(Data records)
>>>

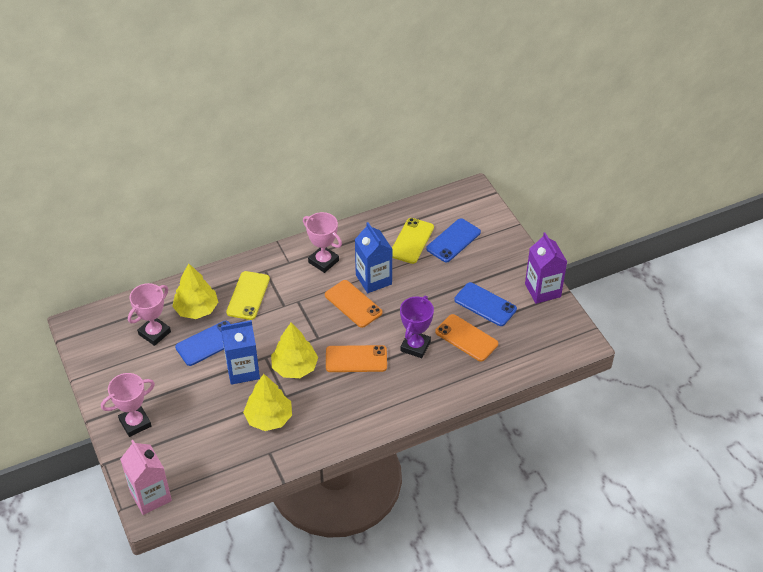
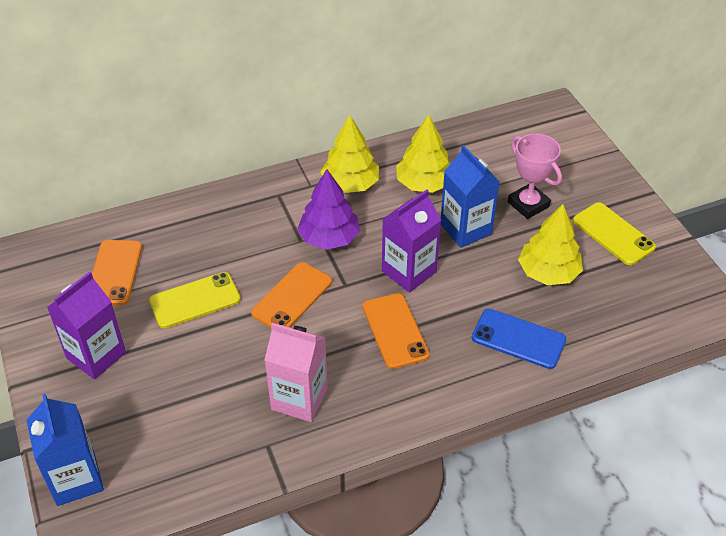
blue phone: 3 -> 1
pink trophy: 3 -> 1
purple carton: 1 -> 2
purple tree: 0 -> 1
purple trophy: 1 -> 0

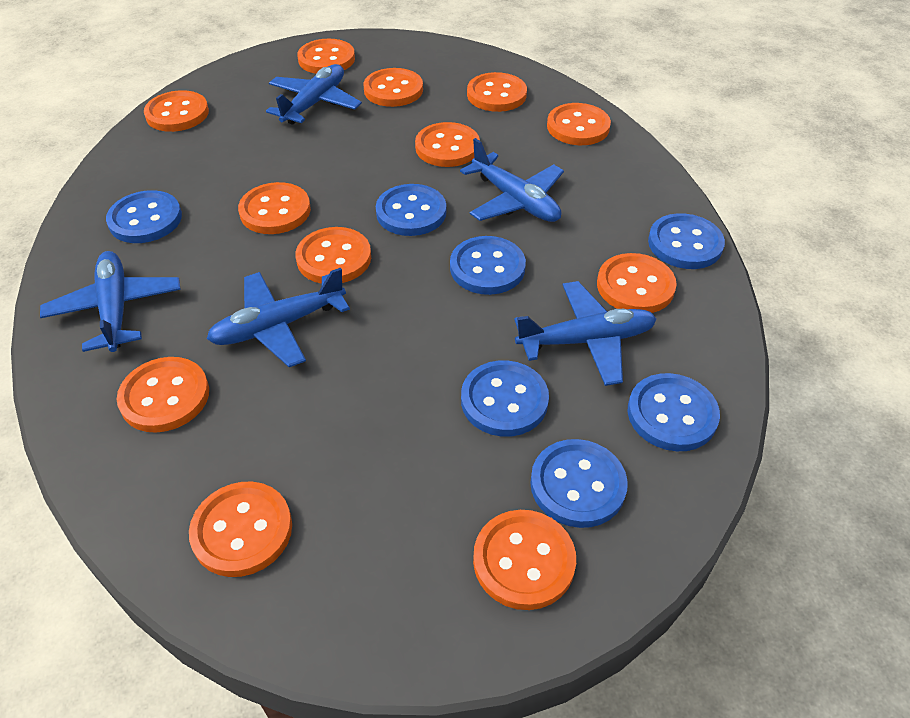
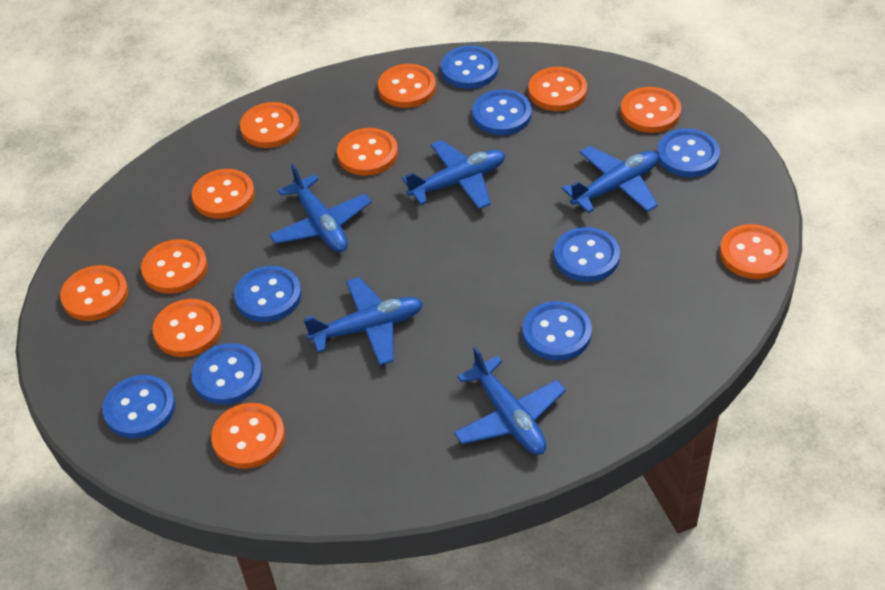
blue button: 7 -> 8
orange button: 12 -> 11

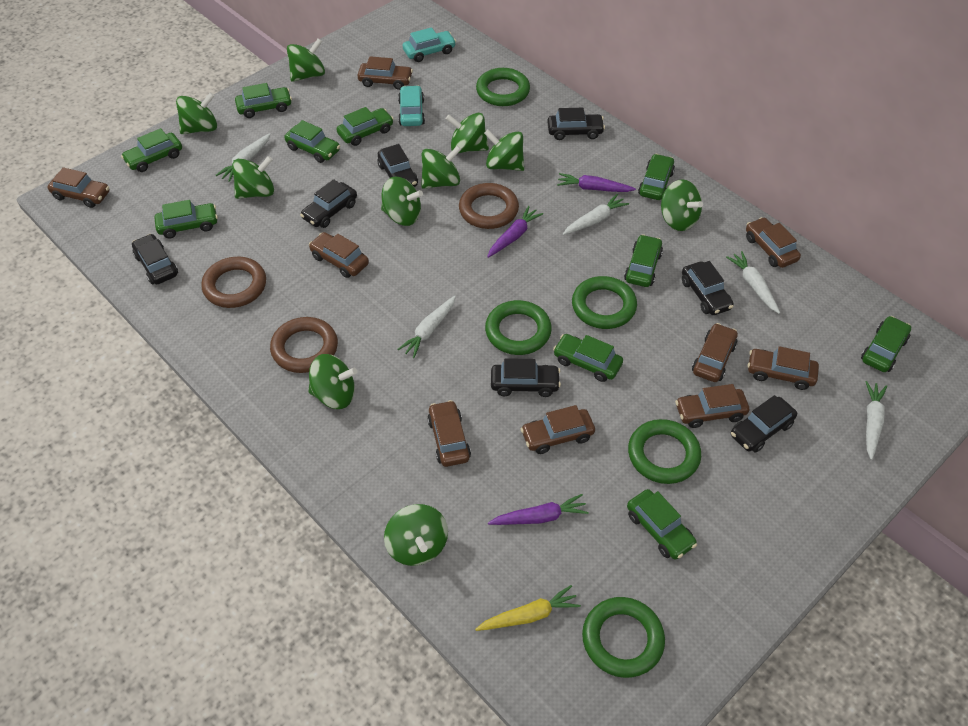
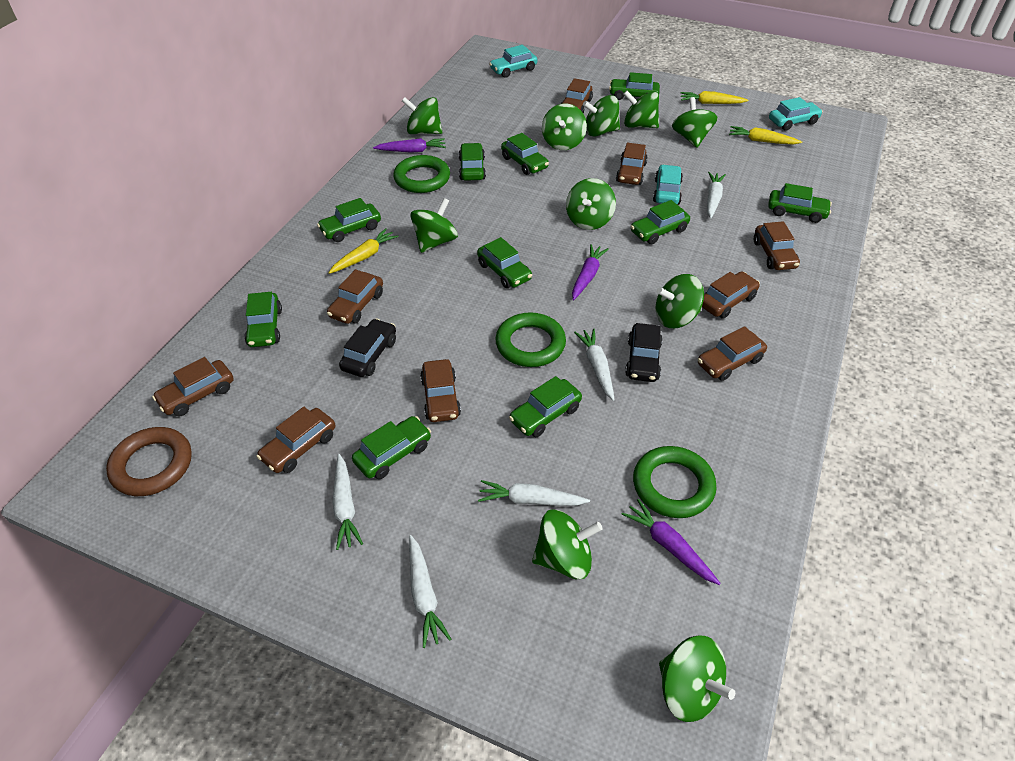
black car: 7 -> 2
brown ring: 3 -> 1
green ring: 5 -> 3
turquoise car: 2 -> 3
yellow carrot: 1 -> 3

<<<

■ Problem to solve: Output the span from the line with "purple tree: 0 -> 1" through the last line of the data, inclusive and exact, and omit every picture.

■ Final answer:
purple tree: 0 -> 1
purple trophy: 1 -> 0

blue button: 7 -> 8
orange button: 12 -> 11

black car: 7 -> 2
brown ring: 3 -> 1
green ring: 5 -> 3
turquoise car: 2 -> 3
yellow carrot: 1 -> 3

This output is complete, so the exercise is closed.